Object tracking records |
● ● ●
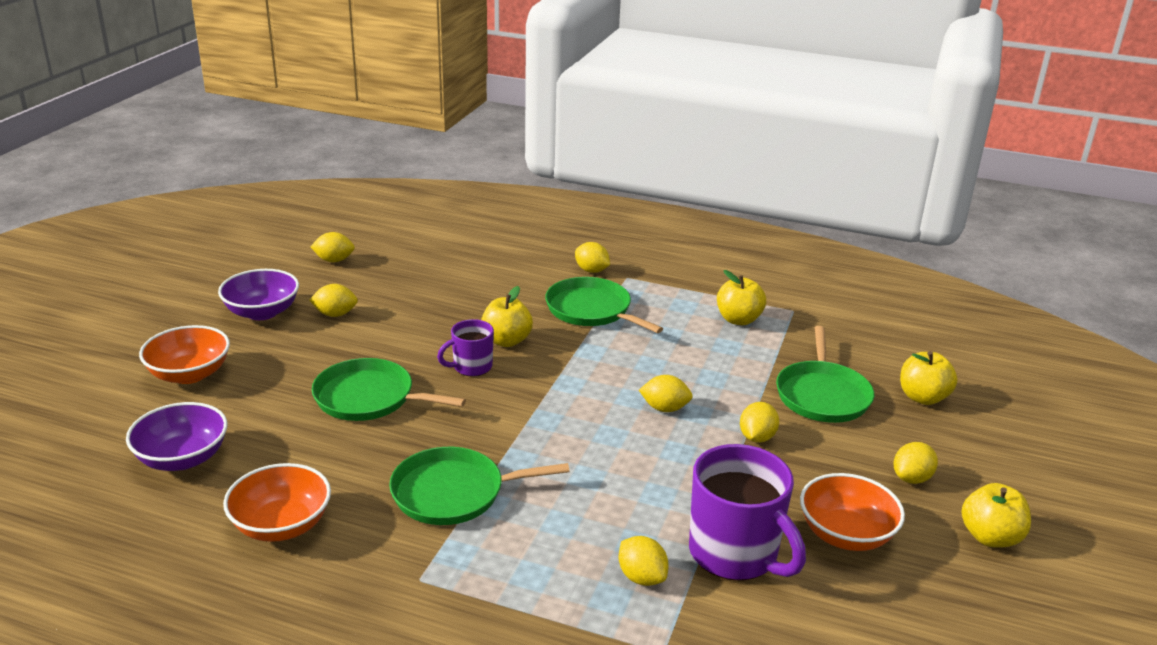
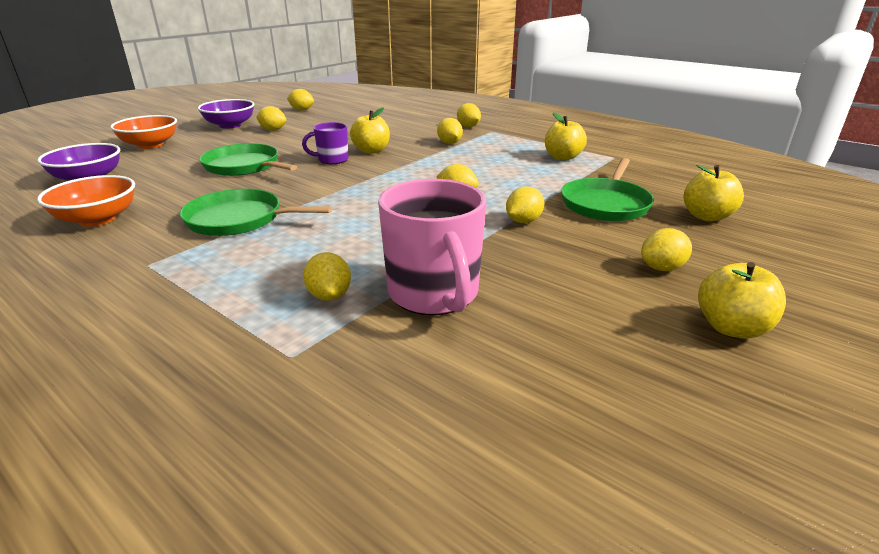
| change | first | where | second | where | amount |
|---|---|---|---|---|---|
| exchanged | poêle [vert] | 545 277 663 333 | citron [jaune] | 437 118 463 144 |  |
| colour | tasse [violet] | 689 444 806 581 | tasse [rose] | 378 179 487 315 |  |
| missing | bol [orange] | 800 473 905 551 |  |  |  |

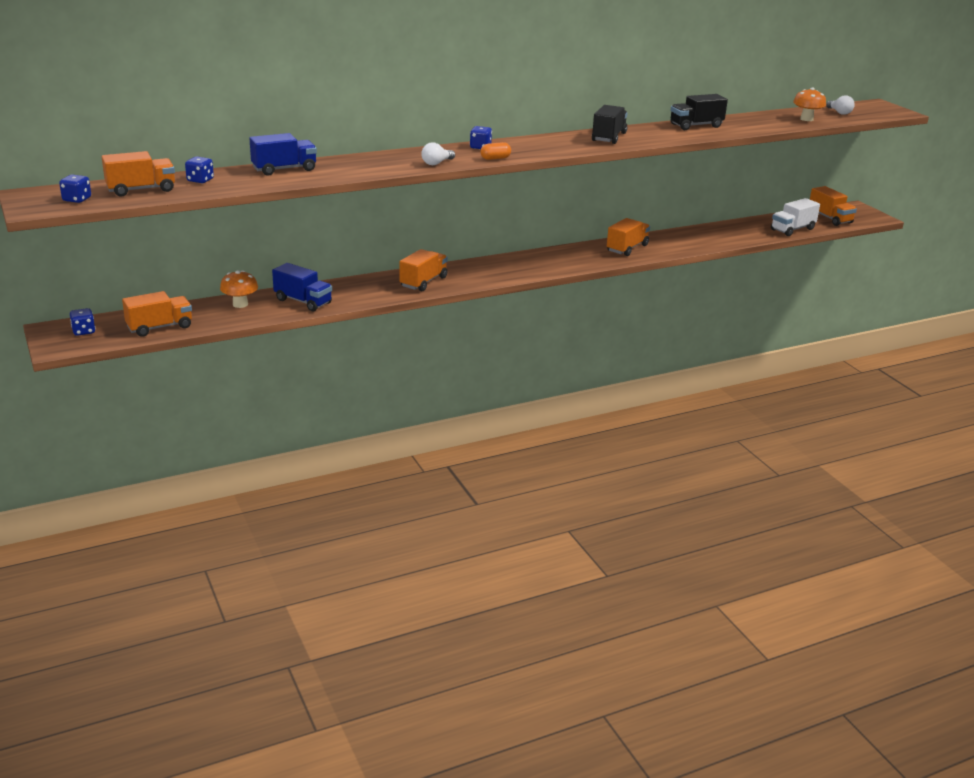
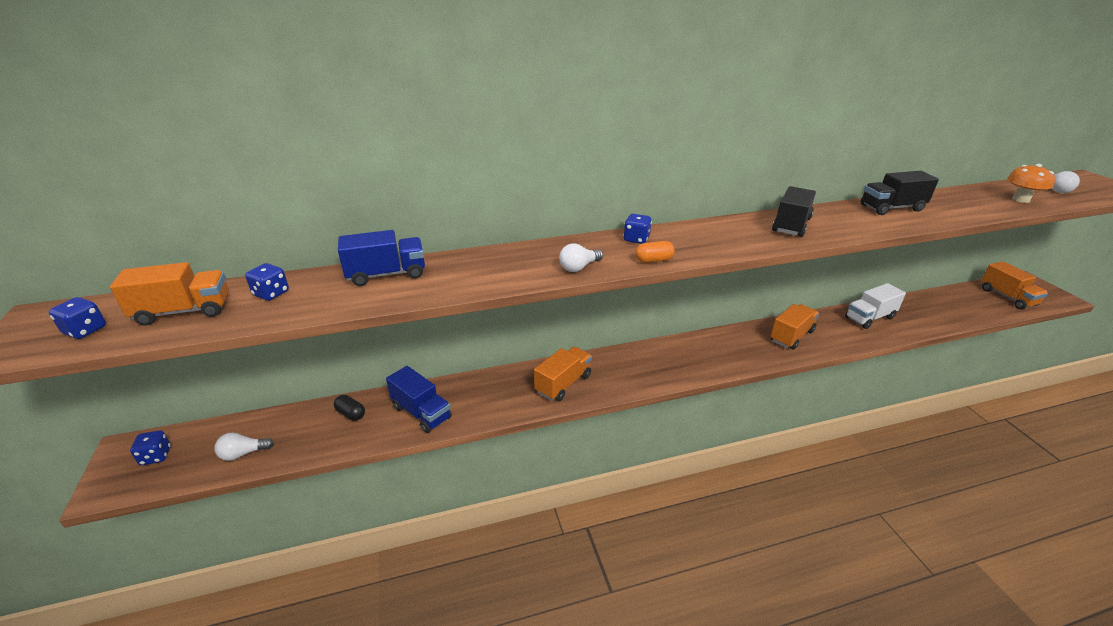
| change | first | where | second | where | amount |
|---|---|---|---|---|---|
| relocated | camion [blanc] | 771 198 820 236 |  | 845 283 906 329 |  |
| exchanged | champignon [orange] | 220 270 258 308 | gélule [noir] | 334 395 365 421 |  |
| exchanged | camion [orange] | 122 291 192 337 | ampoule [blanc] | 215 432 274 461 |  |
● ● ●
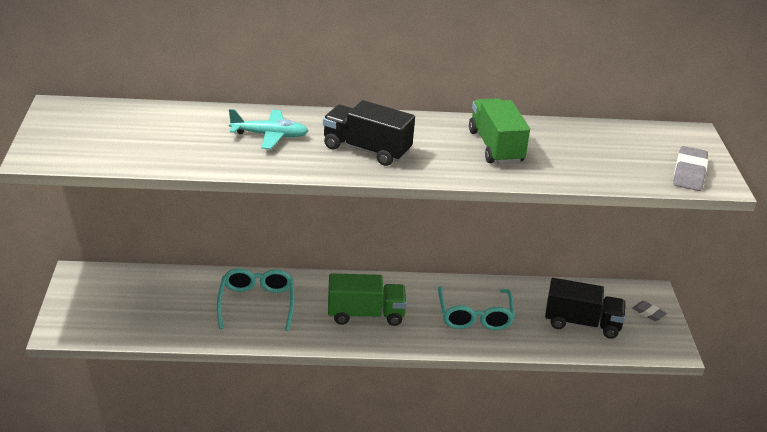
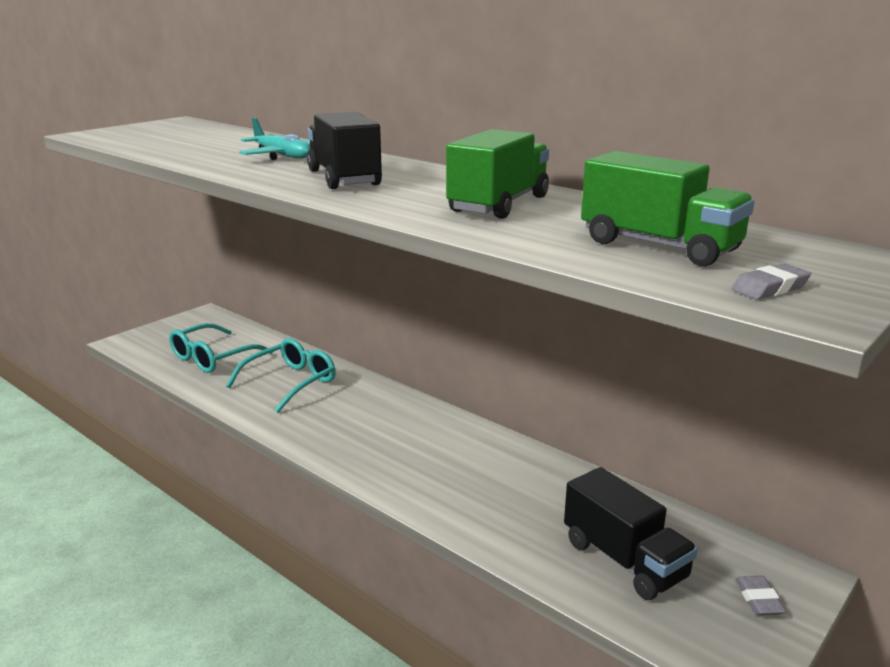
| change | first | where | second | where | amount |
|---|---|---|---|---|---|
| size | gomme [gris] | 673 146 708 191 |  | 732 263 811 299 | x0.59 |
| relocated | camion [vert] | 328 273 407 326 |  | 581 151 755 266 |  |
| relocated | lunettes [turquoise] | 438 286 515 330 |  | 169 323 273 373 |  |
● ● ●
What you need to do |
The lines above from the one with "exchanged | poêle" through the one with "colour | tasse" are to be duplicated exactly, ends included, with nothing added.

Answer section |
| exchanged | poêle [vert] | 545 277 663 333 | citron [jaune] | 437 118 463 144 |  |
| colour | tasse [violet] | 689 444 806 581 | tasse [rose] | 378 179 487 315 |  |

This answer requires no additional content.